### TASK
Copy the result of filtering the entries below for lines that include the string "AGND".
○ ○ ○ ○ ○ ○ ○
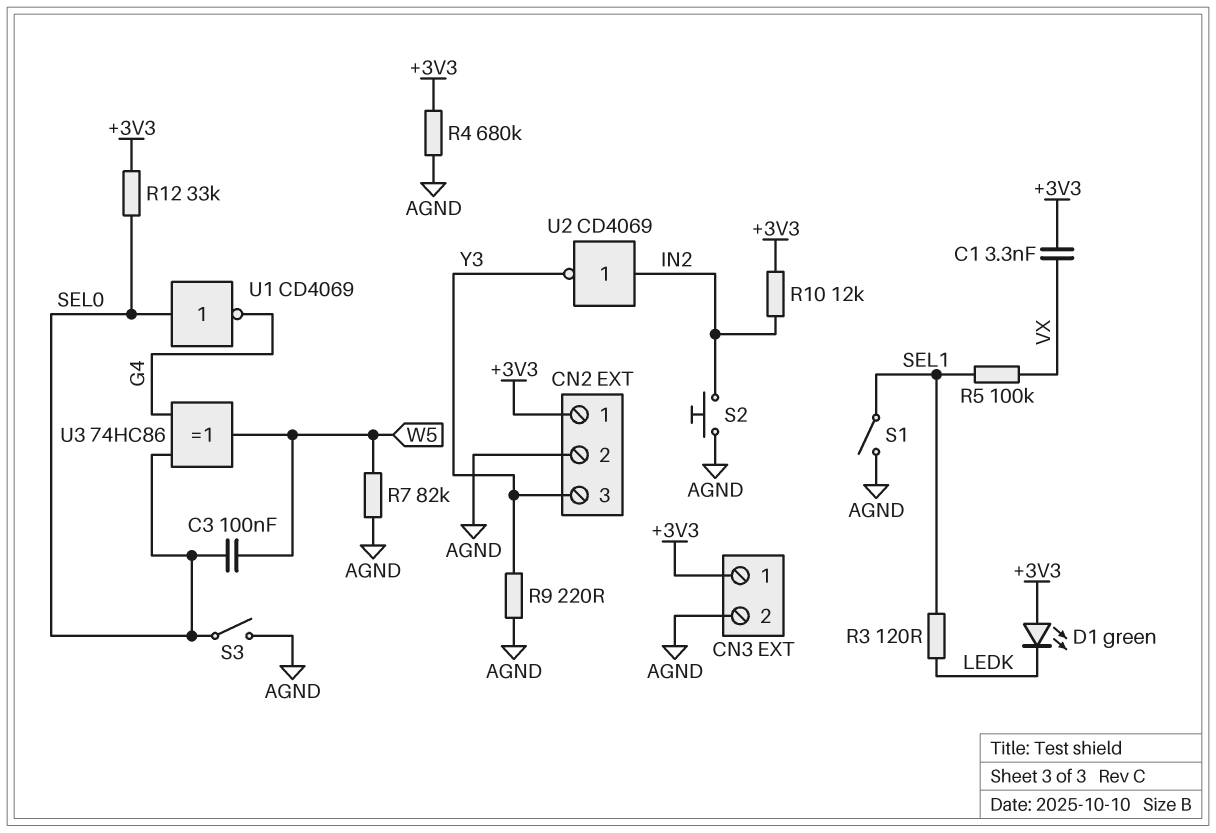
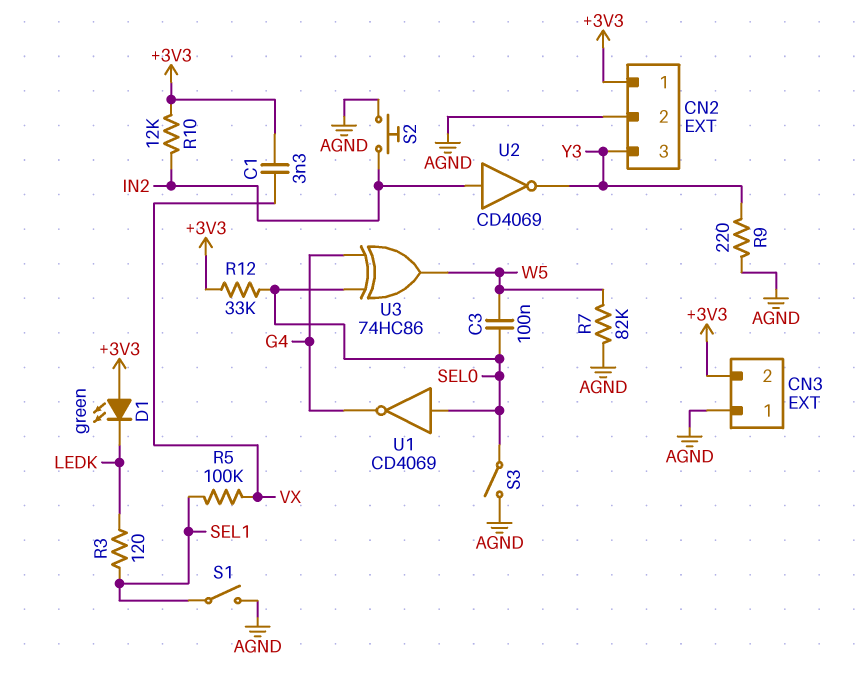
CN3 pin 1: +3V3 -> AGND
CN3 pin 2: AGND -> +3V3
R4: 680k (+3V3, AGND) -> none

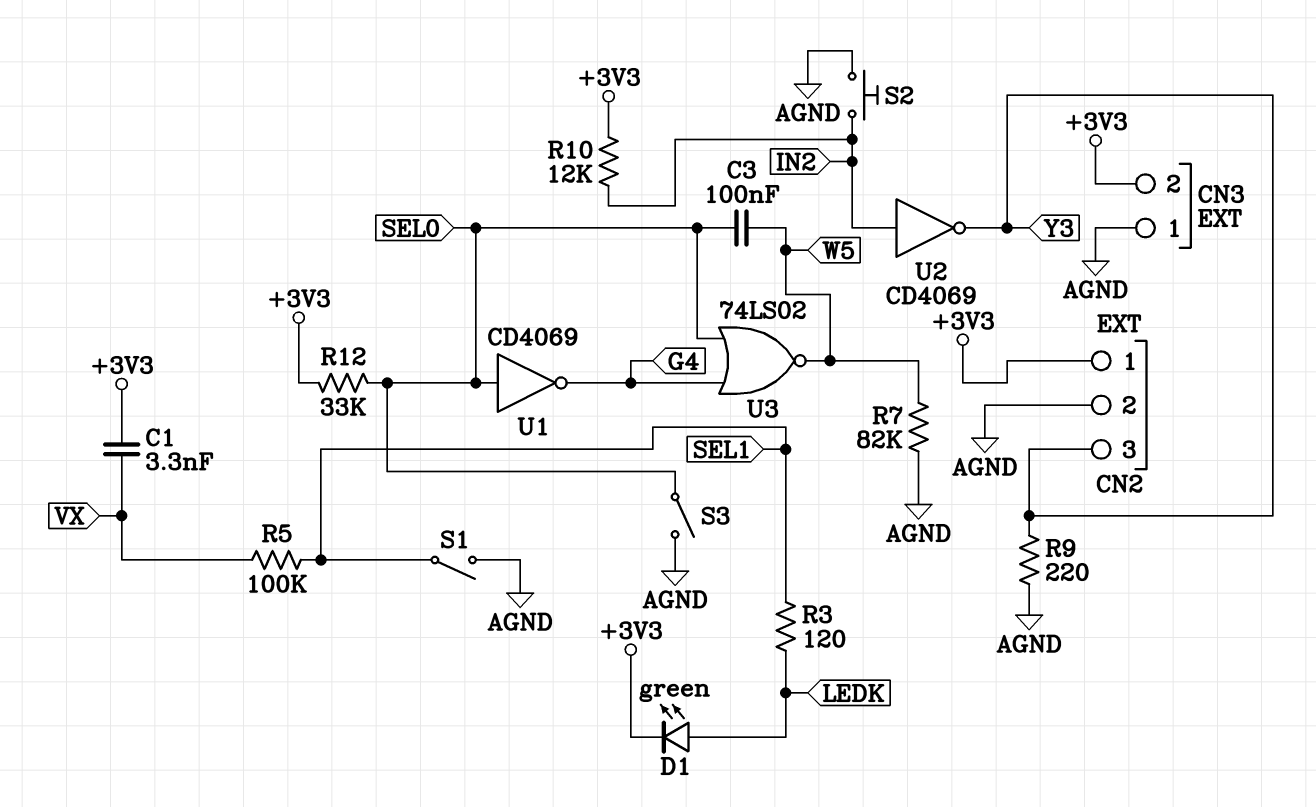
D1: LED green (A +3V3, K LEDK) -> LED green (A LEDK, K +3V3)
U3: XOR 74HC86 (in G4, in SEL0, out W5) -> NOR 74LS02 (in G4, in SEL0, out W5)

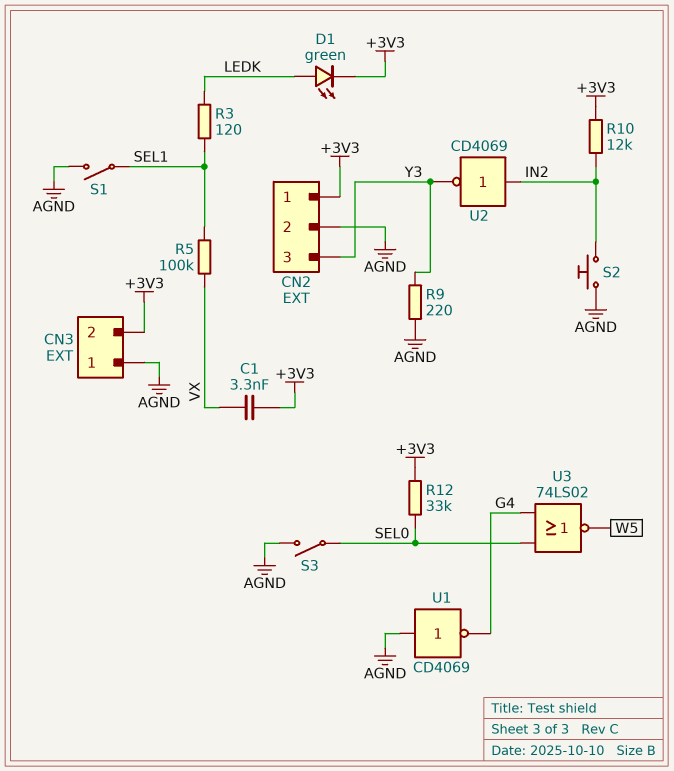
C3: 100nF (SEL0, W5) -> none
R7: 82k (AGND, W5) -> none
U1: NOT CD4069 (in SEL0, out G4) -> NOT CD4069 (in AGND, out G4)

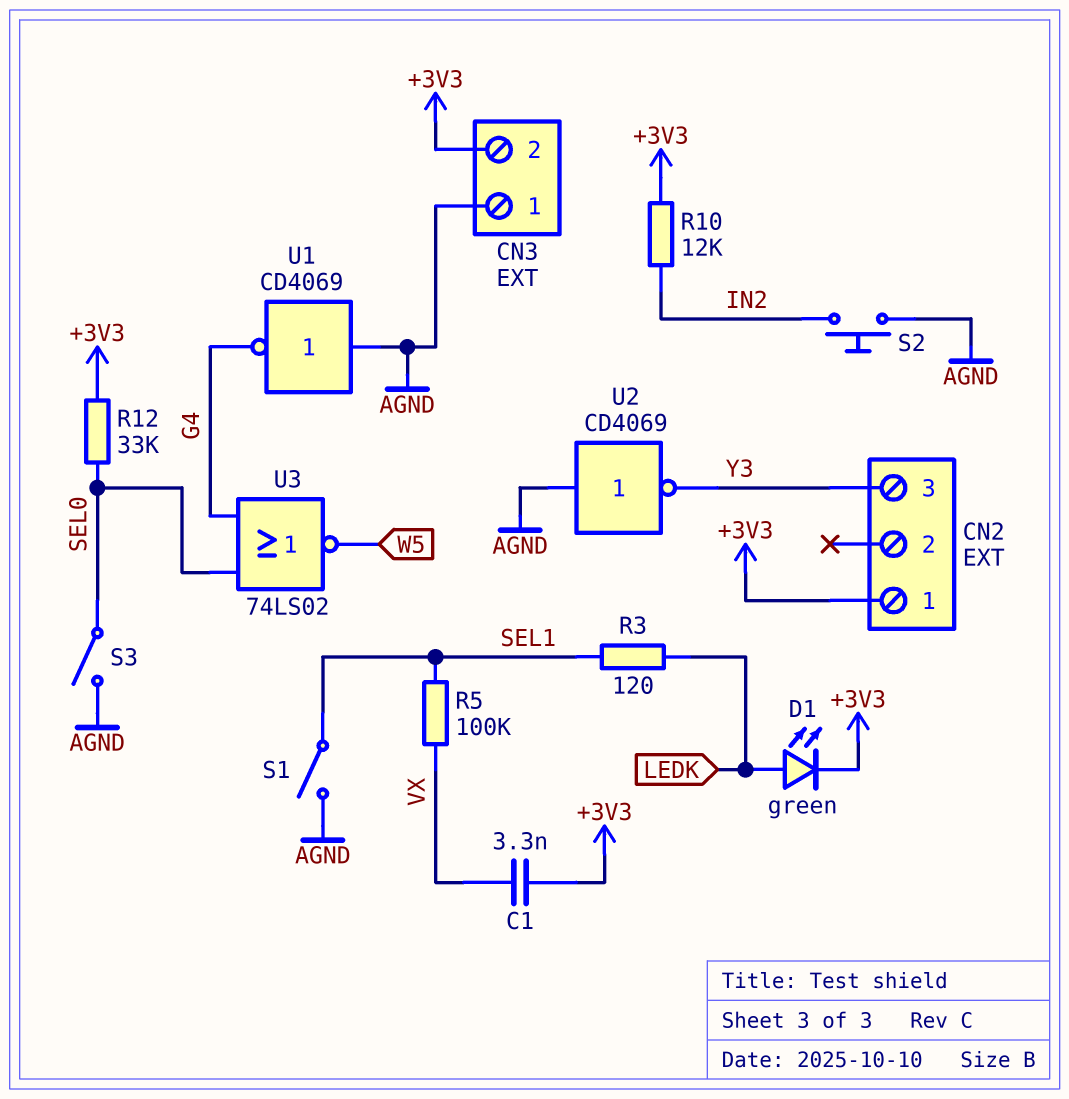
CN2 pin 2: AGND -> none
R9: 220 (AGND, Y3) -> none
U2: NOT CD4069 (in IN2, out Y3) -> NOT CD4069 (in AGND, out Y3)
○ ○ ○ ○ ○ ○ ○
### SOLUTION FOR THIS EXERCISE
CN3 pin 1: +3V3 -> AGND
CN3 pin 2: AGND -> +3V3
R4: 680k (+3V3, AGND) -> none
R7: 82k (AGND, W5) -> none
U1: NOT CD4069 (in SEL0, out G4) -> NOT CD4069 (in AGND, out G4)
CN2 pin 2: AGND -> none
R9: 220 (AGND, Y3) -> none
U2: NOT CD4069 (in IN2, out Y3) -> NOT CD4069 (in AGND, out Y3)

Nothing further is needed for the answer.